-- Dataset content --
= = =
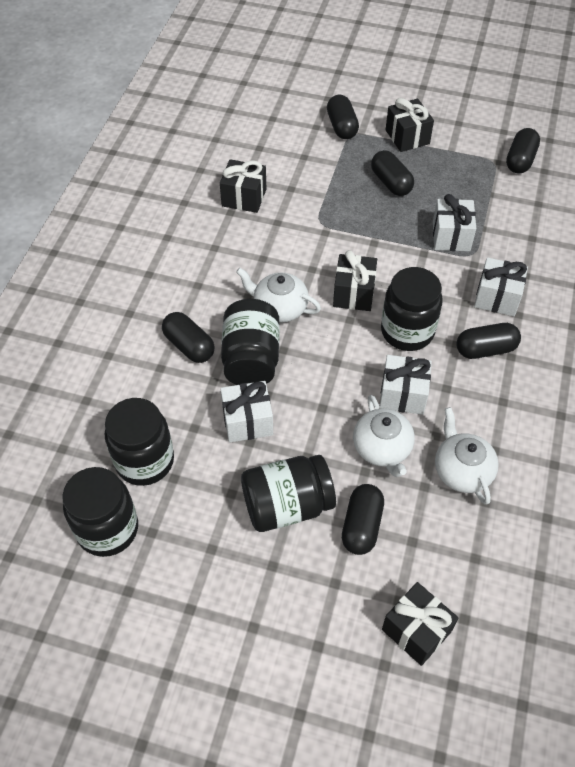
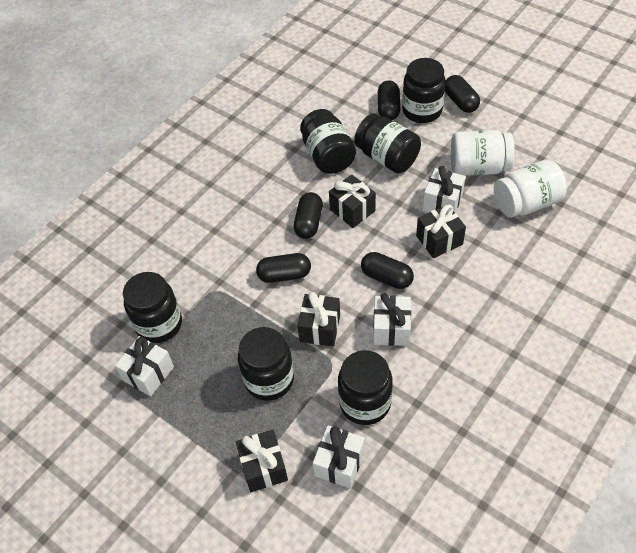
black capsule: 6 -> 5
black jar: 5 -> 6
white jar: 0 -> 2
white teapot: 3 -> 0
= = =
-- Task --
Give back each line above exactly, with pictures dropped.

-- Output --
black capsule: 6 -> 5
black jar: 5 -> 6
white jar: 0 -> 2
white teapot: 3 -> 0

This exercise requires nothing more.